++++ Given entries ++++

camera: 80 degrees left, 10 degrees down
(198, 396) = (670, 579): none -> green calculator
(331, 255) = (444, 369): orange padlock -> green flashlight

++++
++++ Given entries ++++

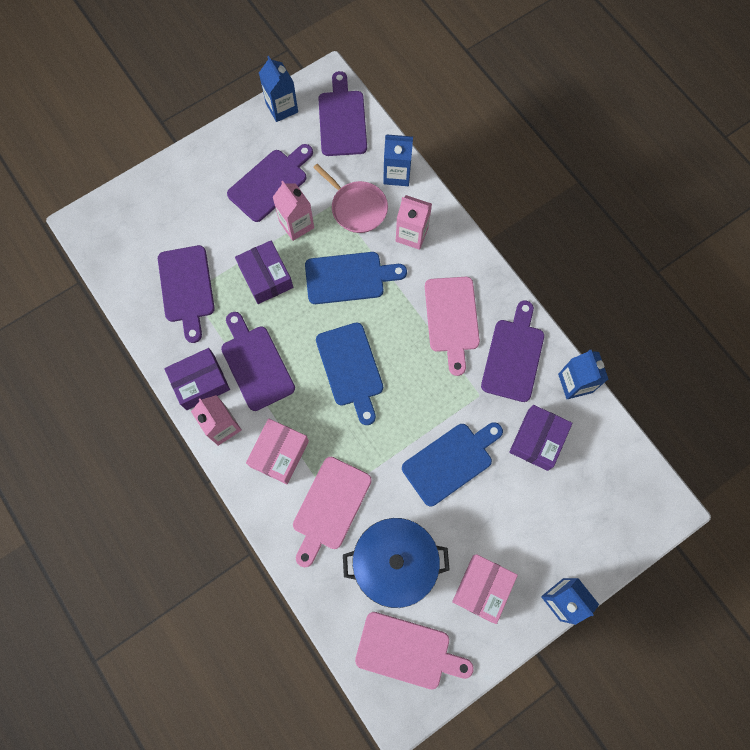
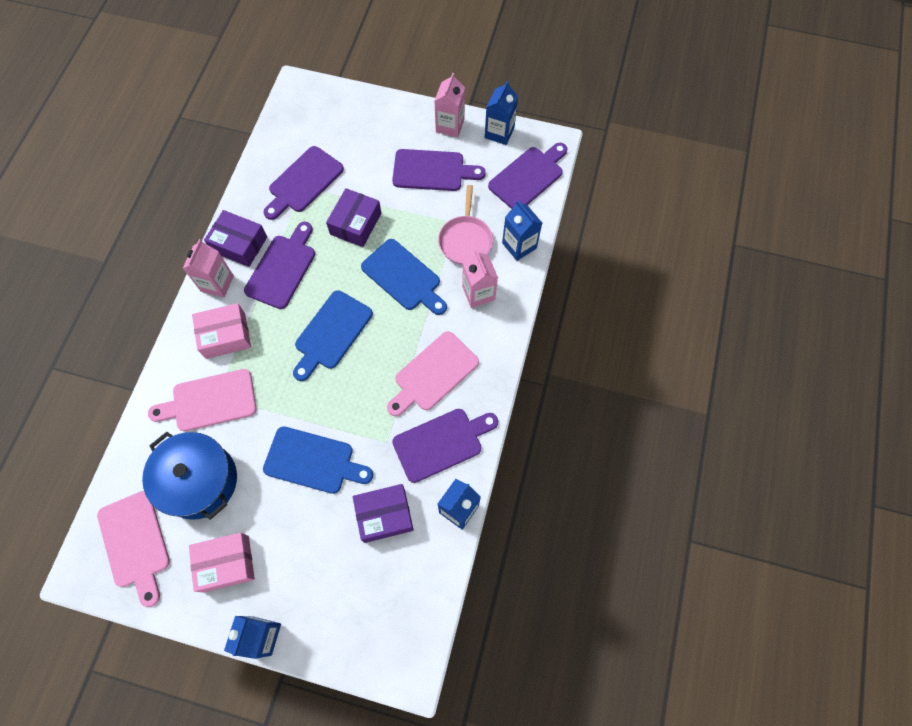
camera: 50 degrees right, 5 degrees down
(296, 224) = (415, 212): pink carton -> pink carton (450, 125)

++++

Instructions for the task |
If a line in the records has the word "camera", copy that line.

Solution to the exercise |
camera: 80 degrees left, 10 degrees down
camera: 50 degrees right, 5 degrees down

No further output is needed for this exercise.